*GIVEN REQUEST*
Reproduce the records between the line containing "monthly (161, 658)" and the line containing "serious is located", inclusive, substituting "midpoint" for "center" and leaving everything else unchanged. Return only those lines.

*Source data*
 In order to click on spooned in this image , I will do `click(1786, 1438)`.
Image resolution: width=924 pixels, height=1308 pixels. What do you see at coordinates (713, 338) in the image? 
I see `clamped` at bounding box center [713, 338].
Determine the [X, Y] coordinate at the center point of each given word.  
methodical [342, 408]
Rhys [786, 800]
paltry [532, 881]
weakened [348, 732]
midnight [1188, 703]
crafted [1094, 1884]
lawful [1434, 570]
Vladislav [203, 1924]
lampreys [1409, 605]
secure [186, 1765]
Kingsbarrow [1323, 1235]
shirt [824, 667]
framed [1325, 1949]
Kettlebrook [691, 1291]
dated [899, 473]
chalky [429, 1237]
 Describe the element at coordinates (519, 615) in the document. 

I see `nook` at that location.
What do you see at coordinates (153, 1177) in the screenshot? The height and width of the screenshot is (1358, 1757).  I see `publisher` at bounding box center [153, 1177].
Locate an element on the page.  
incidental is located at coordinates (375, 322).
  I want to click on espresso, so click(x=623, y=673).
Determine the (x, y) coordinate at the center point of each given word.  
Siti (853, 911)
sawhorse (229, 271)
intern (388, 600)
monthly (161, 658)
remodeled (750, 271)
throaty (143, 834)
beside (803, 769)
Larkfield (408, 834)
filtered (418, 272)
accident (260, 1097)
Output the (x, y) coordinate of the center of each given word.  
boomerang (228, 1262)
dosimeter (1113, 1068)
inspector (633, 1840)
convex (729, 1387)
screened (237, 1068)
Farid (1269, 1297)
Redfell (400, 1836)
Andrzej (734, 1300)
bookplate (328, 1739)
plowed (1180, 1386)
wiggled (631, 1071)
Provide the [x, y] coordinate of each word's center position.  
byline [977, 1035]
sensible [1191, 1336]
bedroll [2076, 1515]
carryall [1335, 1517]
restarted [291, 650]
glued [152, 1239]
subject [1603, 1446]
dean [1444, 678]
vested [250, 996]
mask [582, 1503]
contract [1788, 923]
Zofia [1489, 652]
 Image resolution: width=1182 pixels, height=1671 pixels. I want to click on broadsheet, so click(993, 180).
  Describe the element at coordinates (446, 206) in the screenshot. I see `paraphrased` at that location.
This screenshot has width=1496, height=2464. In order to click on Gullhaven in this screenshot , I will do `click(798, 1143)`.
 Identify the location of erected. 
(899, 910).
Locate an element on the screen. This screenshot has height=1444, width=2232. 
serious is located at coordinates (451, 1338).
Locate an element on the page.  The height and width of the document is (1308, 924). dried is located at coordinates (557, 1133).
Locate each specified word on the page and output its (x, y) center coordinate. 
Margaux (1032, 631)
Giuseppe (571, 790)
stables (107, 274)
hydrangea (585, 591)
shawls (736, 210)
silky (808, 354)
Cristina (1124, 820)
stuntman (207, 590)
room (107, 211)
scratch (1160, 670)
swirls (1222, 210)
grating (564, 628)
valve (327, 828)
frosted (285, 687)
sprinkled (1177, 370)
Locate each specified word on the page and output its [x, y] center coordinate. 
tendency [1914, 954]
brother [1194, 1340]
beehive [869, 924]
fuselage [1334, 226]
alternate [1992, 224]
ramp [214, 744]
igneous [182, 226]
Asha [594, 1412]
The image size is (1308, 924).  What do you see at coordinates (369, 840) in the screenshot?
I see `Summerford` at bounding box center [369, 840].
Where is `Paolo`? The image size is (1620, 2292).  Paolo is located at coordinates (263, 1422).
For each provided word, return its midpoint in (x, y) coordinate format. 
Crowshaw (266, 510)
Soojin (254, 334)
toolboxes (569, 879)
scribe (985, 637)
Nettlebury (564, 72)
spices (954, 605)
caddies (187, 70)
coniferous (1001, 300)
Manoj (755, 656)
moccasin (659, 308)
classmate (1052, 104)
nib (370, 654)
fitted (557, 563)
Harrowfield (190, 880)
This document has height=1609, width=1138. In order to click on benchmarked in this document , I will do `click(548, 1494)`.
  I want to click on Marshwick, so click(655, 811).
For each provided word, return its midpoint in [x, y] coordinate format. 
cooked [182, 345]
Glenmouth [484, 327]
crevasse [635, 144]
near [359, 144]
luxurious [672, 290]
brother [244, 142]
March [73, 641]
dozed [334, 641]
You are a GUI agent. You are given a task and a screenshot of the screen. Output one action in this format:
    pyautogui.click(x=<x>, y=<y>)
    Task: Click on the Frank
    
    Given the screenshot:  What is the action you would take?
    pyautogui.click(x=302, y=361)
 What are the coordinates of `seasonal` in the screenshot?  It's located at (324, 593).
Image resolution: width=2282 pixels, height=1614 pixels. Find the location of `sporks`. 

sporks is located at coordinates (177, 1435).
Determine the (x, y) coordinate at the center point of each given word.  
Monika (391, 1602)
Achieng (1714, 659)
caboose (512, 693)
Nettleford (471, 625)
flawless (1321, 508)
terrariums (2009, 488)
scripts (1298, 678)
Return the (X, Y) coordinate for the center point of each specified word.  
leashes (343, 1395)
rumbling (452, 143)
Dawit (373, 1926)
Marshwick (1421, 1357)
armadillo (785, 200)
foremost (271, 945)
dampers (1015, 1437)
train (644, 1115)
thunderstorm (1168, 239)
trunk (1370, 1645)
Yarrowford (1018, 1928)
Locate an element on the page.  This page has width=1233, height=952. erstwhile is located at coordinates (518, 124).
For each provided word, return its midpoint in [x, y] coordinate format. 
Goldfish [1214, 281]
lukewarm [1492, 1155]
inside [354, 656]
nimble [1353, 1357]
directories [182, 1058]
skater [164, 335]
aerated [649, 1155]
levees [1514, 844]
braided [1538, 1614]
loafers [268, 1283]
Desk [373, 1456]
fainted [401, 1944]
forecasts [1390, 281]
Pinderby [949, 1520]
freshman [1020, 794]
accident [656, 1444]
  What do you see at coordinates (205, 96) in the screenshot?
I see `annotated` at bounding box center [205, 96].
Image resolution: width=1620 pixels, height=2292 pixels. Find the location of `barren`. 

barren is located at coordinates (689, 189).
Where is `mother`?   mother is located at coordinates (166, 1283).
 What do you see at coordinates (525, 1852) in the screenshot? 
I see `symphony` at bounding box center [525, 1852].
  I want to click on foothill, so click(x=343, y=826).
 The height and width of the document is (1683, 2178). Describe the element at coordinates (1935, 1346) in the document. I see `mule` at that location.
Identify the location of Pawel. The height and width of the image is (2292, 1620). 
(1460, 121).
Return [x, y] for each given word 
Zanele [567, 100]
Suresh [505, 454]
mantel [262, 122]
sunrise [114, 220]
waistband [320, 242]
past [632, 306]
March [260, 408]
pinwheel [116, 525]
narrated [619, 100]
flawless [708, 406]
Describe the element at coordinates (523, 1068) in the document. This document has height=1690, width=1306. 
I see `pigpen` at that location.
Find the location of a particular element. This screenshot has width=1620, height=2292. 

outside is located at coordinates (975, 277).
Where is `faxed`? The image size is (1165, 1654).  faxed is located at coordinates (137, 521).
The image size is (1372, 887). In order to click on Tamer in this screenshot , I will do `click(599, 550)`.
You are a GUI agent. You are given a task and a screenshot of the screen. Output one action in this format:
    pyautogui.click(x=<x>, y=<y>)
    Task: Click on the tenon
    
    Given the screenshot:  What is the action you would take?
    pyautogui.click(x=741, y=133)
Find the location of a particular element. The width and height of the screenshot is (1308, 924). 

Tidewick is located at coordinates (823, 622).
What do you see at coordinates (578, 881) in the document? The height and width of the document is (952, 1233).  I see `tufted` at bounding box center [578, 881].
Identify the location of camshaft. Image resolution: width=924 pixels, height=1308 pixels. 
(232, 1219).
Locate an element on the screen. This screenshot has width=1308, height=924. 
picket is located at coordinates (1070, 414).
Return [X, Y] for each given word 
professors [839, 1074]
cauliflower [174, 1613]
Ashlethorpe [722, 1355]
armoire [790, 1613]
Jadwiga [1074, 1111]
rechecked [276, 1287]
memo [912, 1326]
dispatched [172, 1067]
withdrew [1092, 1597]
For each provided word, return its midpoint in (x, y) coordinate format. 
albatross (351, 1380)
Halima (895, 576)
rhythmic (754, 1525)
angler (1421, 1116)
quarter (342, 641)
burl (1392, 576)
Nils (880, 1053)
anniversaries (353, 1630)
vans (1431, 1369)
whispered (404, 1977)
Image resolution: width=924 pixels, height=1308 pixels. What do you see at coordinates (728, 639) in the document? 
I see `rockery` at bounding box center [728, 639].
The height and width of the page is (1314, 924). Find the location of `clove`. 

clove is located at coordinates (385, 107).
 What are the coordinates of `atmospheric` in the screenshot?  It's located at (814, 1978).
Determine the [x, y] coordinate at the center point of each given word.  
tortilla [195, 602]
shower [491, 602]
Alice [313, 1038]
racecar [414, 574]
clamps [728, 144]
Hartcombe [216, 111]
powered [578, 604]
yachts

*WRITTEN SOLUTION*
monthly (161, 658)
remodeled (750, 271)
throaty (143, 834)
beside (803, 769)
Larkfield (408, 834)
filtered (418, 272)
accident (260, 1097)
Output the (x, y) coordinate of the midpoint of each given word.  
boomerang (228, 1262)
dosimeter (1113, 1068)
inspector (633, 1840)
convex (729, 1387)
screened (237, 1068)
Farid (1269, 1297)
Redfell (400, 1836)
Andrzej (734, 1300)
bookplate (328, 1739)
plowed (1180, 1386)
wiggled (631, 1071)
Provide the [x, y] coordinate of each word's midpoint position.  
byline [977, 1035]
sensible [1191, 1336]
bedroll [2076, 1515]
carryall [1335, 1517]
restarted [291, 650]
glued [152, 1239]
subject [1603, 1446]
dean [1444, 678]
vested [250, 996]
mask [582, 1503]
contract [1788, 923]
Zofia [1489, 652]
 Image resolution: width=1182 pixels, height=1671 pixels. I want to click on broadsheet, so click(993, 180).
  Describe the element at coordinates (446, 206) in the screenshot. I see `paraphrased` at that location.
This screenshot has width=1496, height=2464. In order to click on Gullhaven in this screenshot , I will do `click(798, 1143)`.
 Identify the location of erected. 
(899, 910).
Locate an element on the screen. This screenshot has height=1444, width=2232. 
serious is located at coordinates (451, 1338).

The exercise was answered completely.